[[ Raw data open ]]

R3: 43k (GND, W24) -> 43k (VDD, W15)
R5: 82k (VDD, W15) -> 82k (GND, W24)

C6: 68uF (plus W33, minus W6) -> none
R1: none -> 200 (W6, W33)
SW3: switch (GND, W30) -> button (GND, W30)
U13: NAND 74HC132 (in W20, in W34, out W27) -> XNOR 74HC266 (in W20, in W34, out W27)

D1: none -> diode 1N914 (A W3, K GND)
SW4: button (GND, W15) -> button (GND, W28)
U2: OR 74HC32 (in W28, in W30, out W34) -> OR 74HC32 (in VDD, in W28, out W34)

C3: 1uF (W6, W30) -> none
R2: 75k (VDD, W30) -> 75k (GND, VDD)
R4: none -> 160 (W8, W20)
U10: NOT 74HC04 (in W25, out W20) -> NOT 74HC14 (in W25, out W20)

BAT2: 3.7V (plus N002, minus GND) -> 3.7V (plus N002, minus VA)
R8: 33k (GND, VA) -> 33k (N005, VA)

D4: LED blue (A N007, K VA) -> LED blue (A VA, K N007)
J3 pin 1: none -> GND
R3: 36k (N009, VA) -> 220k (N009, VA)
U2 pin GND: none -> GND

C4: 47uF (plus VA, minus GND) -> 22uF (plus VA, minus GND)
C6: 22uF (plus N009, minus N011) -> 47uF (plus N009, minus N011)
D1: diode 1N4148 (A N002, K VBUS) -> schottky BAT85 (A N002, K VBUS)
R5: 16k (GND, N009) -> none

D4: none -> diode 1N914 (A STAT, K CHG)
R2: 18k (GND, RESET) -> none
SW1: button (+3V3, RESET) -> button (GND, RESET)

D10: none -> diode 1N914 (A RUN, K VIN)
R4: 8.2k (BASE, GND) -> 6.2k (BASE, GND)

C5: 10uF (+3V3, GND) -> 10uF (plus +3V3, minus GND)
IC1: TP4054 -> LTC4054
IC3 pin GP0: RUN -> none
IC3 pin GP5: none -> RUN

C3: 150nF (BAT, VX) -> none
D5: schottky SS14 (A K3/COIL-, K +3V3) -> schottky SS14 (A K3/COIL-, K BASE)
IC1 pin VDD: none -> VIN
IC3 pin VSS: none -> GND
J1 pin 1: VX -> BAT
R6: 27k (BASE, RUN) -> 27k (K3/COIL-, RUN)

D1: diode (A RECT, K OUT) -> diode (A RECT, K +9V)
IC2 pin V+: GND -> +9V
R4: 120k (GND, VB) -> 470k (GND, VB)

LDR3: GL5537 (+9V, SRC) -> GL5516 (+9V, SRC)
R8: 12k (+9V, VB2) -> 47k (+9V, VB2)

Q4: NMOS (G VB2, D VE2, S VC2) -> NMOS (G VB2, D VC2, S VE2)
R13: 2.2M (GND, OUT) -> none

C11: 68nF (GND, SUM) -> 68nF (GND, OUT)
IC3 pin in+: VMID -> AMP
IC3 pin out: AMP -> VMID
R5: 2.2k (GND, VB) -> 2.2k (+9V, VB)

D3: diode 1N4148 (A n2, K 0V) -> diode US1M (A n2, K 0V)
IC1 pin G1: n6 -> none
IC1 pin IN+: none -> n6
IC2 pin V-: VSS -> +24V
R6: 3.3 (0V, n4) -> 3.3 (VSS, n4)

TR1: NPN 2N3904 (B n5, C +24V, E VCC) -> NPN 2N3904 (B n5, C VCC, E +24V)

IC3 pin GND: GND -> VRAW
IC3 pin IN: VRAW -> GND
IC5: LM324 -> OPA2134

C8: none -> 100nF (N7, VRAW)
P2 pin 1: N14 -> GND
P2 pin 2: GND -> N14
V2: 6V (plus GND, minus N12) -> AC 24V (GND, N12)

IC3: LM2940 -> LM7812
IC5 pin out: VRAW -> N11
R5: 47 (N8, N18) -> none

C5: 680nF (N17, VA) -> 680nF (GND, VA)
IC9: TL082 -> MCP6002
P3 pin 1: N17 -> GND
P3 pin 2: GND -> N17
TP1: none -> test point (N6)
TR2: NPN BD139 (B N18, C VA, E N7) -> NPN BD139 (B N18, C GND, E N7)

[[ Raw data closed ]]

▶ [Task description]: Lines wanted from the listing above: the line with "R3: 36k (N009, VA) -> 220k (N009, VA)" up to and including the line with "R5: 16k (GND, N009) -> none". Please write them out exactly, adding nothing else.

▶ [Solution to this task]:
R3: 36k (N009, VA) -> 220k (N009, VA)
U2 pin GND: none -> GND

C4: 47uF (plus VA, minus GND) -> 22uF (plus VA, minus GND)
C6: 22uF (plus N009, minus N011) -> 47uF (plus N009, minus N011)
D1: diode 1N4148 (A N002, K VBUS) -> schottky BAT85 (A N002, K VBUS)
R5: 16k (GND, N009) -> none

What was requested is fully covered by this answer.